--- START ---
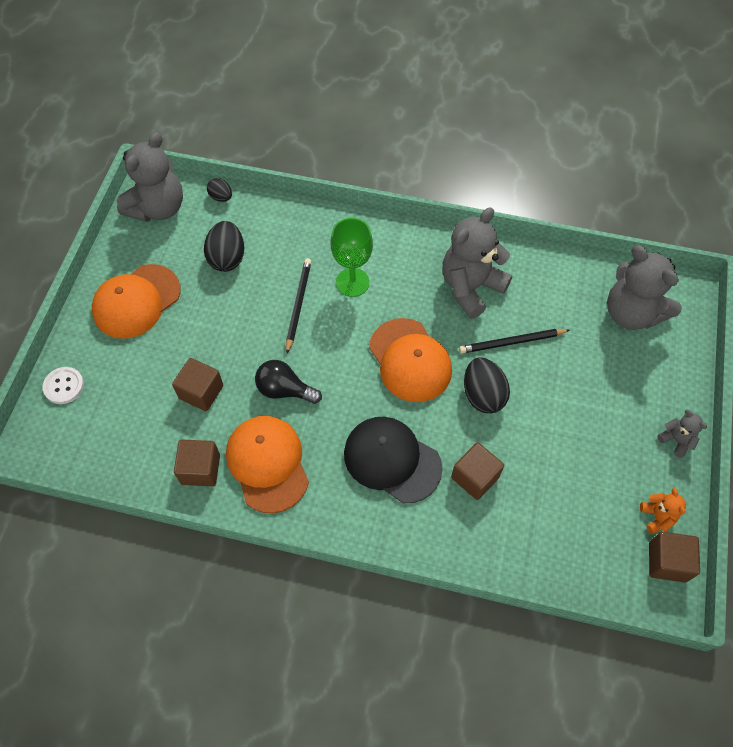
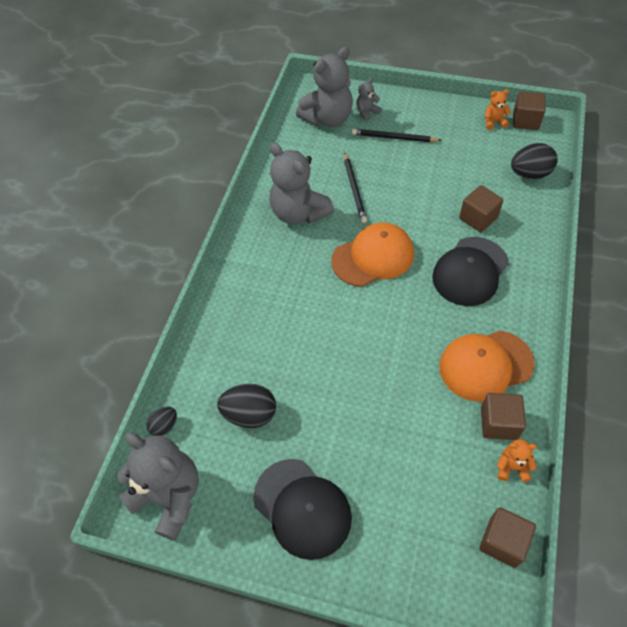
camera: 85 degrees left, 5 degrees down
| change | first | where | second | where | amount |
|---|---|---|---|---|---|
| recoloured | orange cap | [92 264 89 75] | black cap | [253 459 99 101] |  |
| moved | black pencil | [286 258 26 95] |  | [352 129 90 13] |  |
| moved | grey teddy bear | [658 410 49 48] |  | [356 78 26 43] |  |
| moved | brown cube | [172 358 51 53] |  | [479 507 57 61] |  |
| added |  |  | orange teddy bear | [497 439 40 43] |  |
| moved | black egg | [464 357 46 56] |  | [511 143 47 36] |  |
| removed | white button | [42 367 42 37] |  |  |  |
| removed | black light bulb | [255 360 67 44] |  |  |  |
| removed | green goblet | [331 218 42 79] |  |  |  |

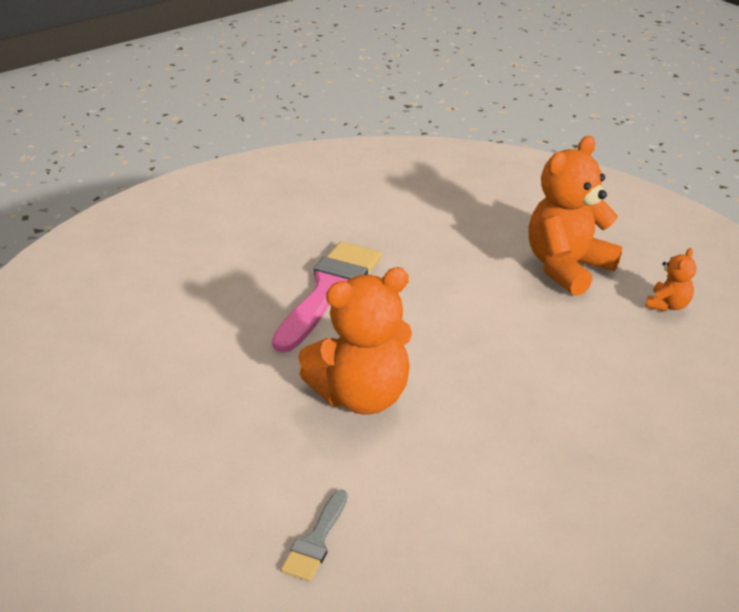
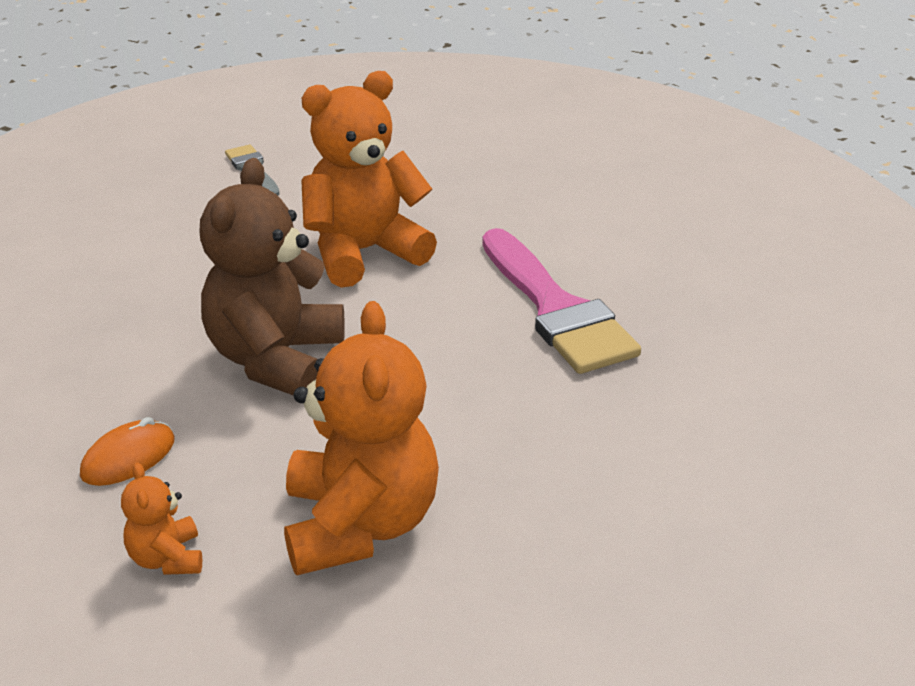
camera: 130 degrees right, 0 degrees up
| change | first | where | second | where | amount |
|---|---|---|---|---|---|
| added |  |  | orange mouse | [80 417 94 69] |  |
| added |  |  | brown teddy bear | [199 158 146 237] |  |
| turned | orange teddy bear | [298 267 114 148] |  | [301 71 136 217] | 45 degrees clockwise |

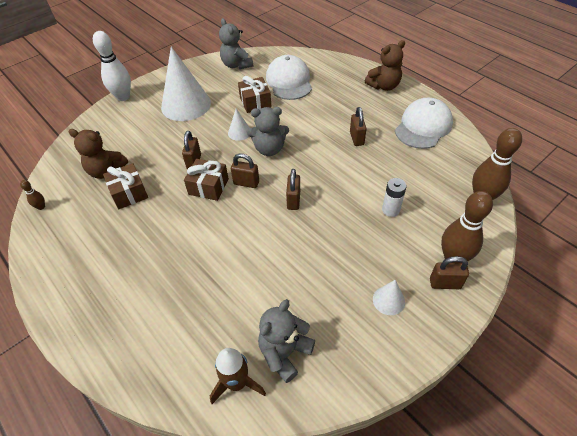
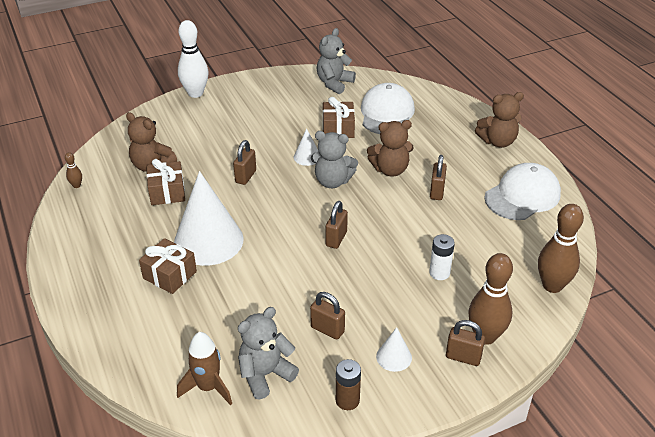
camera: 15 degrees right, 10 degrees down
| change | first | where | second | where | amount |
|---|---|---|---|---|---|
| moved | brown gift | [184 159 45 42] |  | [139 238 58 56] |  |
| moved | white cone | [161 47 50 74] |  | [174 171 70 95] |  |
| moved | brown padlock | [231 154 28 34] |  | [310 292 35 47] |  |
| turned | grey teddy bear | [219 18 34 51] |  | [317 28 39 66] | 45 degrees clockwise |
| added |  |  | brown battery | [336 359 25 51] |  |
| added |  |  | brown teddy bear | [367 120 47 57] |  |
--- END ---
• **Exercise**
Using the entries above, give again each line from the one containing "white cone |" through the last line, exactly and only those.

• **Answer to this exercise**
| moved | white cone | [161 47 50 74] |  | [174 171 70 95] |  |
| moved | brown padlock | [231 154 28 34] |  | [310 292 35 47] |  |
| turned | grey teddy bear | [219 18 34 51] |  | [317 28 39 66] | 45 degrees clockwise |
| added |  |  | brown battery | [336 359 25 51] |  |
| added |  |  | brown teddy bear | [367 120 47 57] |  |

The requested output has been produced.